## Task goal
Please quote exactly the lines below from the line containing "(719, 296) = (279, 151): yellow" to the line containing "(228, 414) = (236, 392): yellow", both lines included, and nothing else.

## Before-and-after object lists
======

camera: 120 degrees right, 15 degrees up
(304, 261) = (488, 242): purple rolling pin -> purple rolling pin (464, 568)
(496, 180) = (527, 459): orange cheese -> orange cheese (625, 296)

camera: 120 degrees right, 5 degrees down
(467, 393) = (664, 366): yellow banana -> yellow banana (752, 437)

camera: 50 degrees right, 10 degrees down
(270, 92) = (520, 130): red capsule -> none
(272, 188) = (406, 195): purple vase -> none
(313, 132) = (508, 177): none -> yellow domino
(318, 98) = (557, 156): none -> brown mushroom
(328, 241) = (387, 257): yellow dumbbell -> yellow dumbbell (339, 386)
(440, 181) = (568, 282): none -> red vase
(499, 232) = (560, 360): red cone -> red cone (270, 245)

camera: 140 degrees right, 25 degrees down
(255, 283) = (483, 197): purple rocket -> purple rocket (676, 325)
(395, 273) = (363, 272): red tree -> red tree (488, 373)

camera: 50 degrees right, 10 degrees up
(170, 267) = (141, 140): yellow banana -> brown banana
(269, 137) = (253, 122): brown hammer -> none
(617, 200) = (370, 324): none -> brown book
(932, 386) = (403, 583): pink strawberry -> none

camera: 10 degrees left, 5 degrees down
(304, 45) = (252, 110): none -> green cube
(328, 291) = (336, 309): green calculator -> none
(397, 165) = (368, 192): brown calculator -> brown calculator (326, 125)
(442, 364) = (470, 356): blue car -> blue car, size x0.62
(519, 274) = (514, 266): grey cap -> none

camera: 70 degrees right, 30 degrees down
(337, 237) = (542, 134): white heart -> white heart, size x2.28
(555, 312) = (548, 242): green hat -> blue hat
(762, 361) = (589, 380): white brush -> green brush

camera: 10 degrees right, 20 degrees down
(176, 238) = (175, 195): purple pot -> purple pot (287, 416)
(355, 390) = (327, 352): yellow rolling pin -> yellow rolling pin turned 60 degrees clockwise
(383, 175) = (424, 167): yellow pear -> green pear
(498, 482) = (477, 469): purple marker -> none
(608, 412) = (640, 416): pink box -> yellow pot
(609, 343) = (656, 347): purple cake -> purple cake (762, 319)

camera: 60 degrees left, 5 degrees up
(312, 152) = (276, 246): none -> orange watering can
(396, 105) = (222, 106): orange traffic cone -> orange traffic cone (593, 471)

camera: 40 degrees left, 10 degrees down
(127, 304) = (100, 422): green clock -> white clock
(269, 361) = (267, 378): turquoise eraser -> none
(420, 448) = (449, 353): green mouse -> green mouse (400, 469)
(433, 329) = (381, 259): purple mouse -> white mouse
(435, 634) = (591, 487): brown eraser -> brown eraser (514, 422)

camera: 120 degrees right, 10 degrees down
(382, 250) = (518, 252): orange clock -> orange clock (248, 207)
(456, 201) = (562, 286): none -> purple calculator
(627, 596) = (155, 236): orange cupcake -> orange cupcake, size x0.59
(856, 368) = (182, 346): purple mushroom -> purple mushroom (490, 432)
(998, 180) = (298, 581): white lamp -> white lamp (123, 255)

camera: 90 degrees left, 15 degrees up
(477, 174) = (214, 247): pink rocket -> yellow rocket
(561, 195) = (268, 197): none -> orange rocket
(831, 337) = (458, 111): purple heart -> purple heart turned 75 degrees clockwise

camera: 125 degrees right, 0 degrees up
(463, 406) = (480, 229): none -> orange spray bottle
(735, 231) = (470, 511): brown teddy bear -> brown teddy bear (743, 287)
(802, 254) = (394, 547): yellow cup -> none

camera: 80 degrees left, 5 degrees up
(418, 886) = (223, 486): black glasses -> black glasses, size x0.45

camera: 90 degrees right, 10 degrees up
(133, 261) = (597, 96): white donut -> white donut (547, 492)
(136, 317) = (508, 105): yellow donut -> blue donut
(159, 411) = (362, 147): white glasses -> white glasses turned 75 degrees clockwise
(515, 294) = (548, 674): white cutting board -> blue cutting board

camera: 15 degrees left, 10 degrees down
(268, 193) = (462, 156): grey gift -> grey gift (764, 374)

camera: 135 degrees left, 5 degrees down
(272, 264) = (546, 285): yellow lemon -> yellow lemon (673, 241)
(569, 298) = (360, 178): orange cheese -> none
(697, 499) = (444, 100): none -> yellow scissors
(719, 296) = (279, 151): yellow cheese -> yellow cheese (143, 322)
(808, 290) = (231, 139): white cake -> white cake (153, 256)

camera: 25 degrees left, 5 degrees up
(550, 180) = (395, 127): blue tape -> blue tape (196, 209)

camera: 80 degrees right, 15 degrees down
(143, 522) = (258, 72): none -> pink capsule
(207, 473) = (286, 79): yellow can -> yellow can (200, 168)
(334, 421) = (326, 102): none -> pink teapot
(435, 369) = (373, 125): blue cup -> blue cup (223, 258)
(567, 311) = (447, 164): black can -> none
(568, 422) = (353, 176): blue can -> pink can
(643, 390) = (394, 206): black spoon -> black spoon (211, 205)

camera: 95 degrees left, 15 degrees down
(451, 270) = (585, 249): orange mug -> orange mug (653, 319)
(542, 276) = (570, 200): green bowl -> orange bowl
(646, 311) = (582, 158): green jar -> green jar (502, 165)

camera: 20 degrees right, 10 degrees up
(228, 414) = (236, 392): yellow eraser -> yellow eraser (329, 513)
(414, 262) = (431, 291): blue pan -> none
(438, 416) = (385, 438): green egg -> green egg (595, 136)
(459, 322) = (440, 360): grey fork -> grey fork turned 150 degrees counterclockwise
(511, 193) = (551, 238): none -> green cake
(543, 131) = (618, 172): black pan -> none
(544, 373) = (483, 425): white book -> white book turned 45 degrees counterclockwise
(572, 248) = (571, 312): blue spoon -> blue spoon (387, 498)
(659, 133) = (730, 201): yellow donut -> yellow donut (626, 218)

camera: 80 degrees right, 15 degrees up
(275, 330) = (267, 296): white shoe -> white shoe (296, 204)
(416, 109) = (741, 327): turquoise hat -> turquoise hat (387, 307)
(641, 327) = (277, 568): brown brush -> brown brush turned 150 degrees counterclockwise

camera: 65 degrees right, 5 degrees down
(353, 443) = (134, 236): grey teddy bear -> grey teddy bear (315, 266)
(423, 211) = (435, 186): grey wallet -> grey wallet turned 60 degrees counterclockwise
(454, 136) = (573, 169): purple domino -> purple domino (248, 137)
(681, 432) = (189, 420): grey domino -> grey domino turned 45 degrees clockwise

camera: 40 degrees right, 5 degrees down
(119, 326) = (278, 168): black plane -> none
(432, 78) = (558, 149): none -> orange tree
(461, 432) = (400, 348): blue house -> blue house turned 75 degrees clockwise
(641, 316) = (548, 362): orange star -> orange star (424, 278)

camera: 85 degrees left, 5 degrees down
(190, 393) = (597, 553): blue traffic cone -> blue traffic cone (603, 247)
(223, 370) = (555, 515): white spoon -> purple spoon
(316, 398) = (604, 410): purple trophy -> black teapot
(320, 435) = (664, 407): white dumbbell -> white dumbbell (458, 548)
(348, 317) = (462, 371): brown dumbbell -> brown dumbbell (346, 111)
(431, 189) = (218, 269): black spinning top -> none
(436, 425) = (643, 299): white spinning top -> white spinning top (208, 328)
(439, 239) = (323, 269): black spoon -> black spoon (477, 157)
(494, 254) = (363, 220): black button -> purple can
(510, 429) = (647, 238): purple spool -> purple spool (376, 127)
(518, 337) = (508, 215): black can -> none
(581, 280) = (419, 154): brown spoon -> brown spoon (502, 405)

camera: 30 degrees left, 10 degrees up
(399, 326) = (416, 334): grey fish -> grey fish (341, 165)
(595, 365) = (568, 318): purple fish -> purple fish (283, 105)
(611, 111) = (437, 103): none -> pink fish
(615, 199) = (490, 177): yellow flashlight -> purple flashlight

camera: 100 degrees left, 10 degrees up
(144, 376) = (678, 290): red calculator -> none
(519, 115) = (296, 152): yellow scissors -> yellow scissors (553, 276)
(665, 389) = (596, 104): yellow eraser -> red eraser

======

## Task output
(719, 296) = (279, 151): yellow cheese -> yellow cheese (143, 322)
(808, 290) = (231, 139): white cake -> white cake (153, 256)

camera: 25 degrees left, 5 degrees up
(550, 180) = (395, 127): blue tape -> blue tape (196, 209)

camera: 80 degrees right, 15 degrees down
(143, 522) = (258, 72): none -> pink capsule
(207, 473) = (286, 79): yellow can -> yellow can (200, 168)
(334, 421) = (326, 102): none -> pink teapot
(435, 369) = (373, 125): blue cup -> blue cup (223, 258)
(567, 311) = (447, 164): black can -> none
(568, 422) = (353, 176): blue can -> pink can
(643, 390) = (394, 206): black spoon -> black spoon (211, 205)

camera: 95 degrees left, 15 degrees down
(451, 270) = (585, 249): orange mug -> orange mug (653, 319)
(542, 276) = (570, 200): green bowl -> orange bowl
(646, 311) = (582, 158): green jar -> green jar (502, 165)

camera: 20 degrees right, 10 degrees up
(228, 414) = (236, 392): yellow eraser -> yellow eraser (329, 513)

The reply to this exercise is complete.